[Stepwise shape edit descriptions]
*** Block opens ***

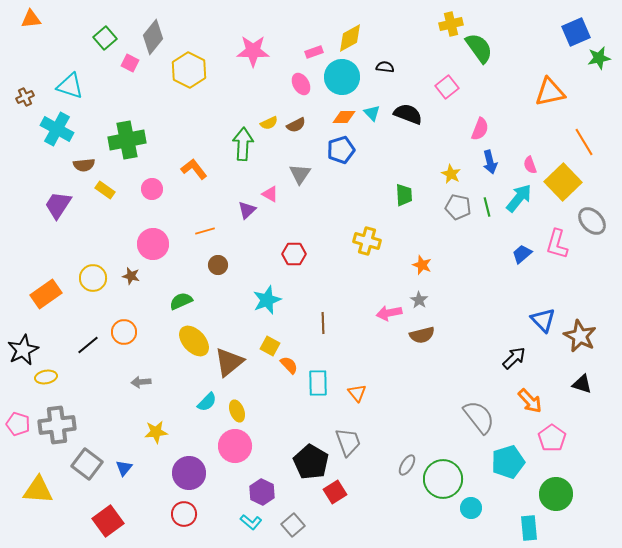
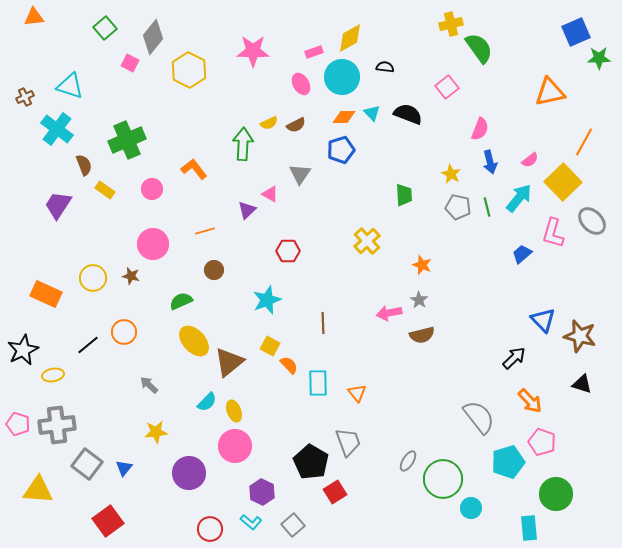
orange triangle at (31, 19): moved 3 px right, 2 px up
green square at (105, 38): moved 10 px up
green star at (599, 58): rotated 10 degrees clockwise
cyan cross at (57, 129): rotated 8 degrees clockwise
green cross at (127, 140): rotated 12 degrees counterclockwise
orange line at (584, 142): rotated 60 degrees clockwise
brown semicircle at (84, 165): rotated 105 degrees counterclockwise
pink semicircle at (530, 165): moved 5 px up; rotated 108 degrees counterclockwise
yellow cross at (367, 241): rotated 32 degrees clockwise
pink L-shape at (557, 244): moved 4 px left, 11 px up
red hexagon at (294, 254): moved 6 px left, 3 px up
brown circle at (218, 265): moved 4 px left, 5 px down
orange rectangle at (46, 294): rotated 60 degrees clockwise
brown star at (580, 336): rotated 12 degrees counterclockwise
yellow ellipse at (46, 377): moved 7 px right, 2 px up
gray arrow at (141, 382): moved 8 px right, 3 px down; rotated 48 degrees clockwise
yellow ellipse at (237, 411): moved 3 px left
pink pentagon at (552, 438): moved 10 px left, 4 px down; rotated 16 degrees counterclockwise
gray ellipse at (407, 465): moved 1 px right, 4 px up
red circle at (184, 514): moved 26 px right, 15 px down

*** Block closes ***

YOUR TASK: Reproduce the records verbatim, omitting all images they contain.

SOLUTION FOR THIS EXERCISE:
orange triangle at (31, 19): moved 3 px right, 2 px up
green square at (105, 38): moved 10 px up
green star at (599, 58): rotated 10 degrees clockwise
cyan cross at (57, 129): rotated 8 degrees clockwise
green cross at (127, 140): rotated 12 degrees counterclockwise
orange line at (584, 142): rotated 60 degrees clockwise
brown semicircle at (84, 165): rotated 105 degrees counterclockwise
pink semicircle at (530, 165): moved 5 px up; rotated 108 degrees counterclockwise
yellow cross at (367, 241): rotated 32 degrees clockwise
pink L-shape at (557, 244): moved 4 px left, 11 px up
red hexagon at (294, 254): moved 6 px left, 3 px up
brown circle at (218, 265): moved 4 px left, 5 px down
orange rectangle at (46, 294): rotated 60 degrees clockwise
brown star at (580, 336): rotated 12 degrees counterclockwise
yellow ellipse at (46, 377): moved 7 px right, 2 px up
gray arrow at (141, 382): moved 8 px right, 3 px down; rotated 48 degrees clockwise
yellow ellipse at (237, 411): moved 3 px left
pink pentagon at (552, 438): moved 10 px left, 4 px down; rotated 16 degrees counterclockwise
gray ellipse at (407, 465): moved 1 px right, 4 px up
red circle at (184, 514): moved 26 px right, 15 px down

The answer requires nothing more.